Instructions to follow: Copy each record below faithfully, leaving out images.

━━ Given records ━━

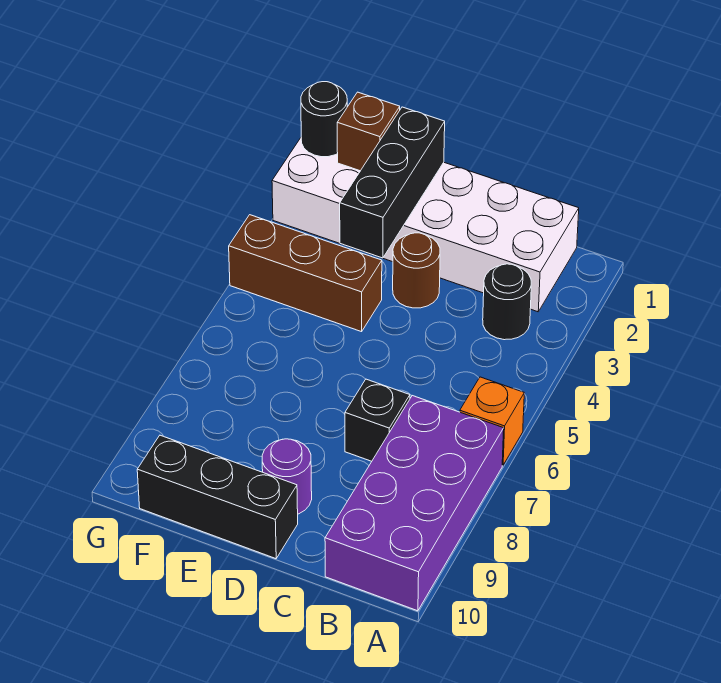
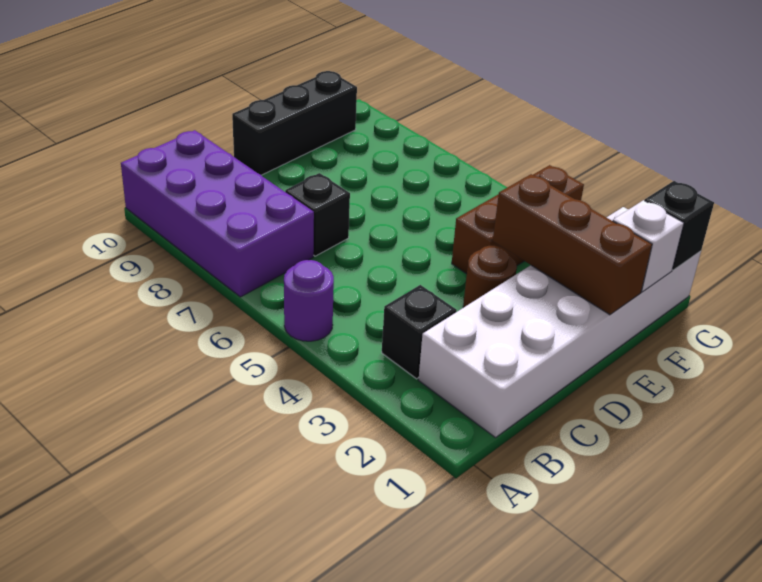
orange brick A6 level 1 -> none
black round brick B3 level 1 -> black brick B3 level 1
purple round brick D9 level 1 -> purple round brick A5 level 1
black brick E1:E3 level 2 -> brown brick E1:E3 level 2
brown brick F1 level 2 -> white brick F1 level 2
black round brick G1 level 2 -> black brick G1 level 2

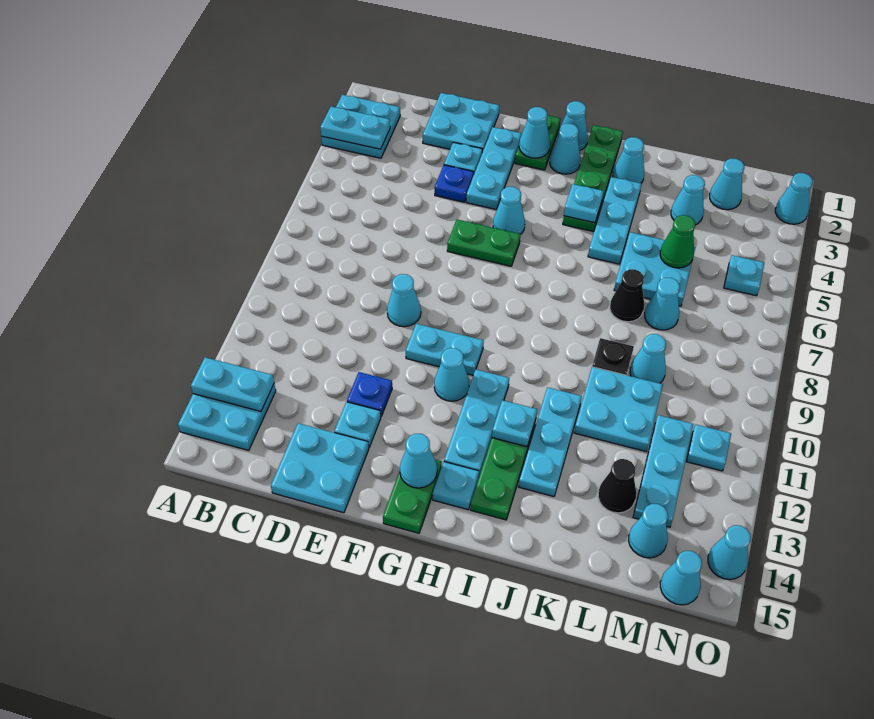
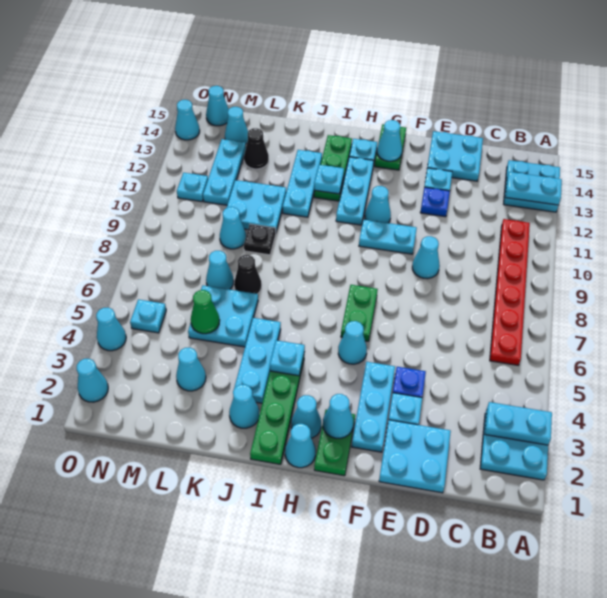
none -> red plate B6:B11 level 1
green plate F6:G6 level 1 -> green plate G6:G7 level 1
cyan cone M2 level 1 -> cyan cone O4 level 1

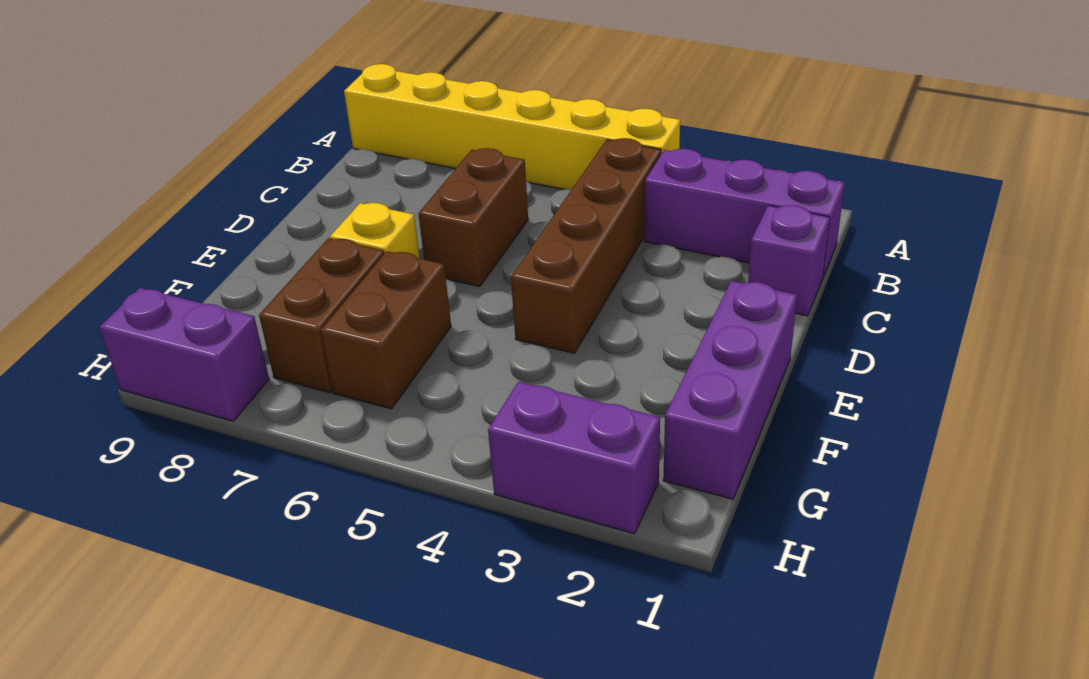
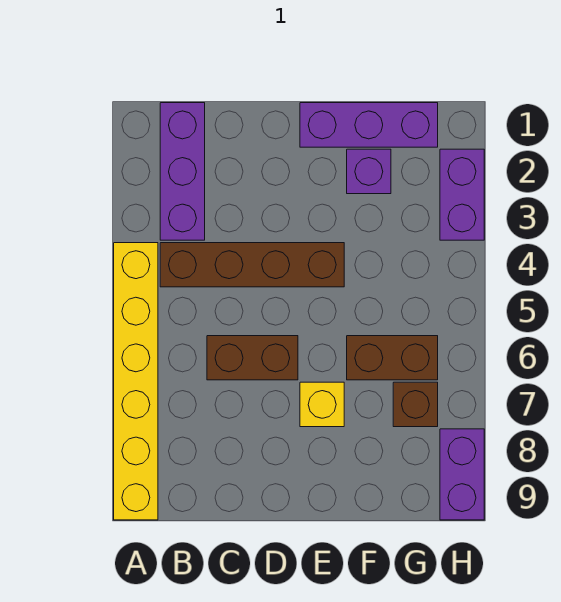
purple brick C1 level 1 -> purple brick F2 level 1
brown brick F7:G7 level 1 -> brown brick G7 level 1

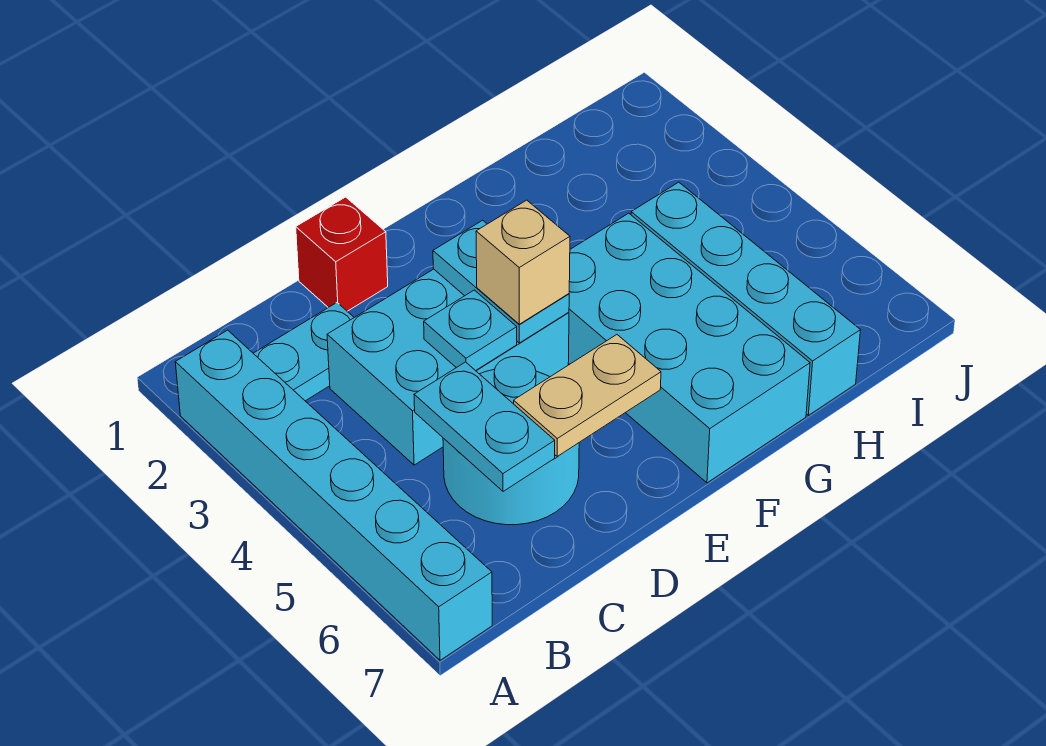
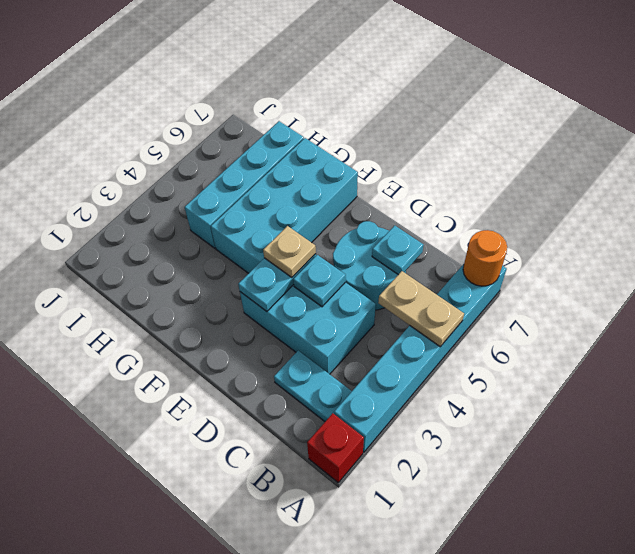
none -> orange round brick A7 level 2
cyan plate C5:C6 level 2 -> cyan plate C6 level 2
red brick D1 level 1 -> red brick A1 level 1
tan plate D6:E6 level 2 -> tan plate A5:B5 level 2
tan brick E4 level 3 -> tan plate E4 level 3

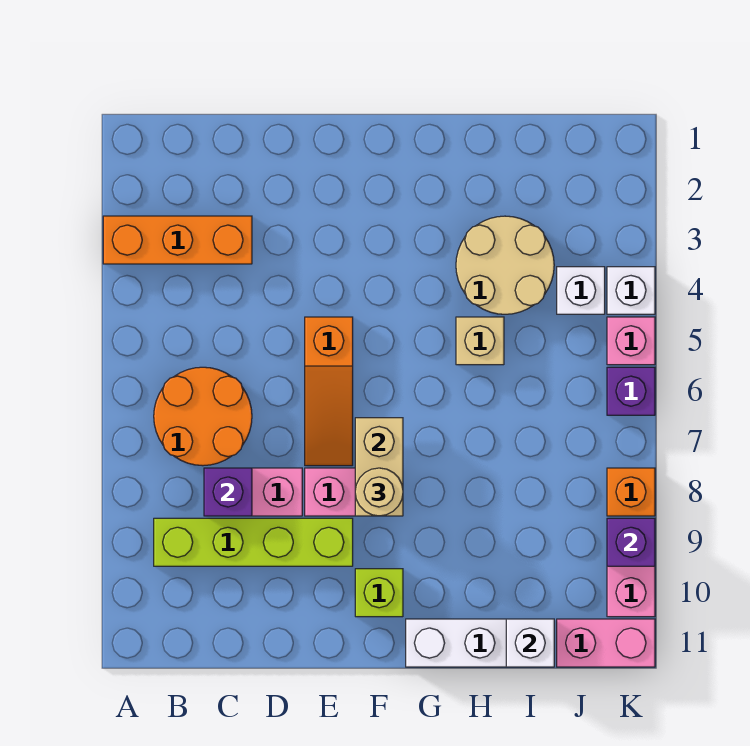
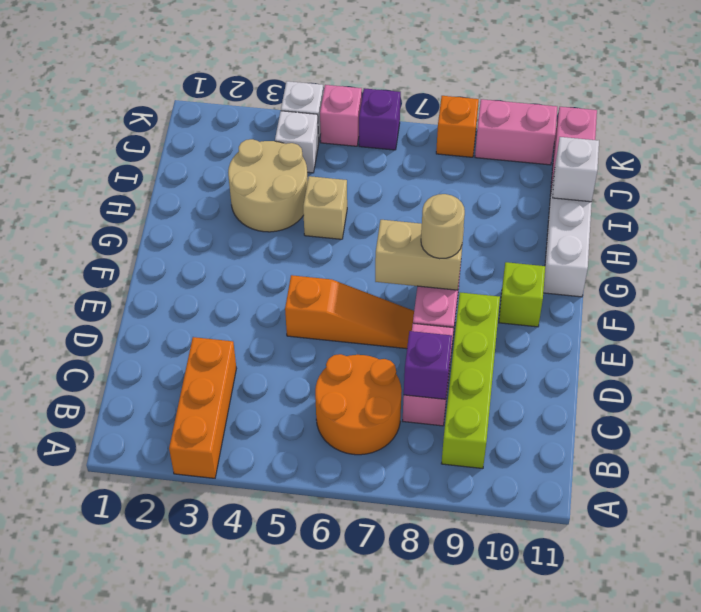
purple brick K9 level 2 -> none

━━━

Exercise result:
orange brick A6 level 1 -> none
black round brick B3 level 1 -> black brick B3 level 1
purple round brick D9 level 1 -> purple round brick A5 level 1
black brick E1:E3 level 2 -> brown brick E1:E3 level 2
brown brick F1 level 2 -> white brick F1 level 2
black round brick G1 level 2 -> black brick G1 level 2

none -> red plate B6:B11 level 1
green plate F6:G6 level 1 -> green plate G6:G7 level 1
cyan cone M2 level 1 -> cyan cone O4 level 1

purple brick C1 level 1 -> purple brick F2 level 1
brown brick F7:G7 level 1 -> brown brick G7 level 1

none -> orange round brick A7 level 2
cyan plate C5:C6 level 2 -> cyan plate C6 level 2
red brick D1 level 1 -> red brick A1 level 1
tan plate D6:E6 level 2 -> tan plate A5:B5 level 2
tan brick E4 level 3 -> tan plate E4 level 3

purple brick K9 level 2 -> none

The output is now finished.